» Task to carry out:
Transcribe all of the data verbatim, please, and leave out its pictures.

» Raw data:
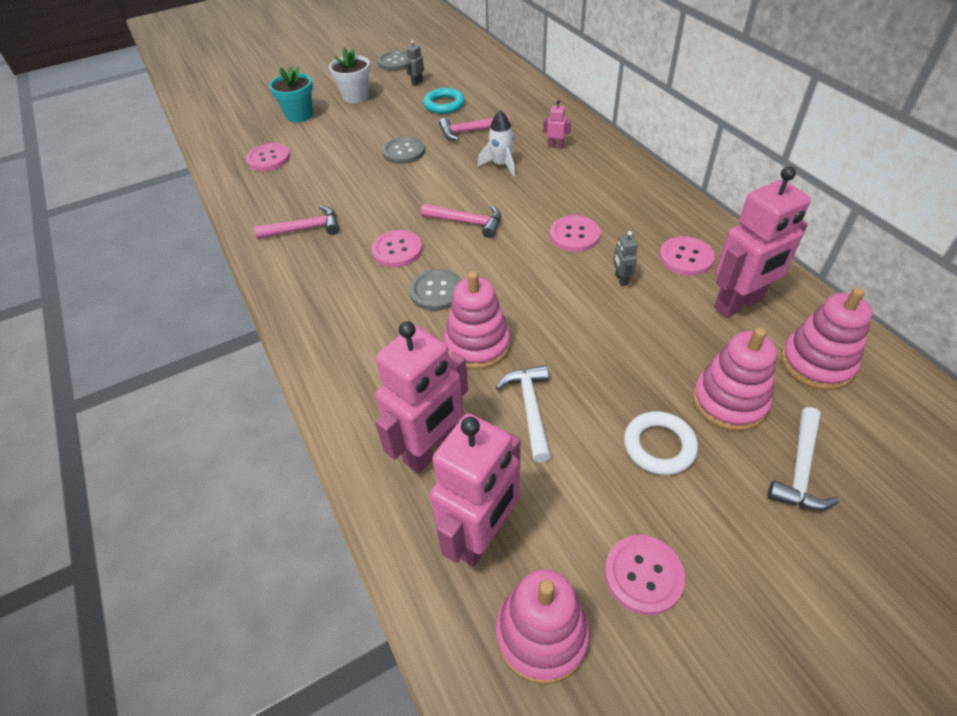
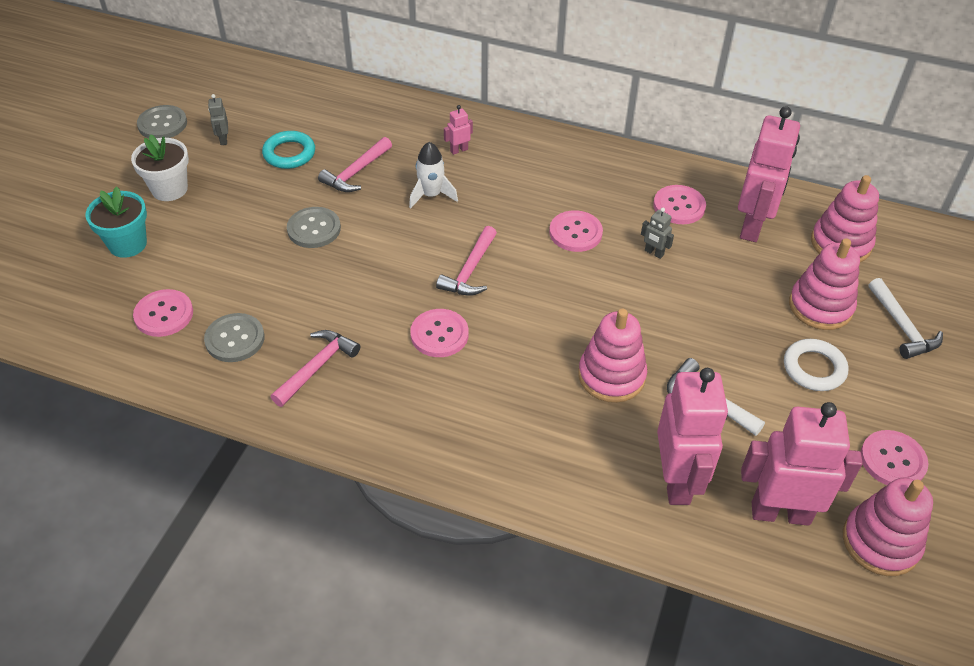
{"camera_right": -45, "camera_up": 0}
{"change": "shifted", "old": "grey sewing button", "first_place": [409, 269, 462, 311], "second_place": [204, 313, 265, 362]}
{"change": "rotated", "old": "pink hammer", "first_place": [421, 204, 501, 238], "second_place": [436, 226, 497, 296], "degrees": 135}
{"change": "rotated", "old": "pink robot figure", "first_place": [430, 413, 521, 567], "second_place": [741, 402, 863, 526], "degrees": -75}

» Reply:
{"camera_right": -45, "camera_up": 0}
{"change": "shifted", "old": "grey sewing button", "first_place": [409, 269, 462, 311], "second_place": [204, 313, 265, 362]}
{"change": "rotated", "old": "pink hammer", "first_place": [421, 204, 501, 238], "second_place": [436, 226, 497, 296], "degrees": 135}
{"change": "rotated", "old": "pink robot figure", "first_place": [430, 413, 521, 567], "second_place": [741, 402, 863, 526], "degrees": -75}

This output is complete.